═══ Dataset excerpts

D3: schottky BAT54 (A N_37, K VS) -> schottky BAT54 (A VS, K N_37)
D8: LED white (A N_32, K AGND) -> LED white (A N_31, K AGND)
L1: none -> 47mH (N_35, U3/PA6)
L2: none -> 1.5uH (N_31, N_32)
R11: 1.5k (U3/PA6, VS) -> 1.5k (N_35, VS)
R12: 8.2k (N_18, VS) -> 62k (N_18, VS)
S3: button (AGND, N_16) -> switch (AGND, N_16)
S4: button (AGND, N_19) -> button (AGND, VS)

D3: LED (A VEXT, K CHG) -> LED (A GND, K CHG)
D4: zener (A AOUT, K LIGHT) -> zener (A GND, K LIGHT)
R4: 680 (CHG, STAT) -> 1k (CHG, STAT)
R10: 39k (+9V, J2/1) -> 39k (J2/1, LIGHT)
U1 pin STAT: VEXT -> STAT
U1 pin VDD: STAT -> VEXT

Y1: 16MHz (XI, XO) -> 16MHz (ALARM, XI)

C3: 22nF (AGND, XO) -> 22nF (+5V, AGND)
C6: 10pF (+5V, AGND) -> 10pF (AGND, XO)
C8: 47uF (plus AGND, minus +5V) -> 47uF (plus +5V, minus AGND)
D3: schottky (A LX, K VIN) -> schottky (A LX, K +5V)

══════

• Work required: What lines in the entries contain "AGND"? Report each one by copying it.

• Your response:
D8: LED white (A N_32, K AGND) -> LED white (A N_31, K AGND)
S3: button (AGND, N_16) -> switch (AGND, N_16)
S4: button (AGND, N_19) -> button (AGND, VS)
C3: 22nF (AGND, XO) -> 22nF (+5V, AGND)
C6: 10pF (+5V, AGND) -> 10pF (AGND, XO)
C8: 47uF (plus AGND, minus +5V) -> 47uF (plus +5V, minus AGND)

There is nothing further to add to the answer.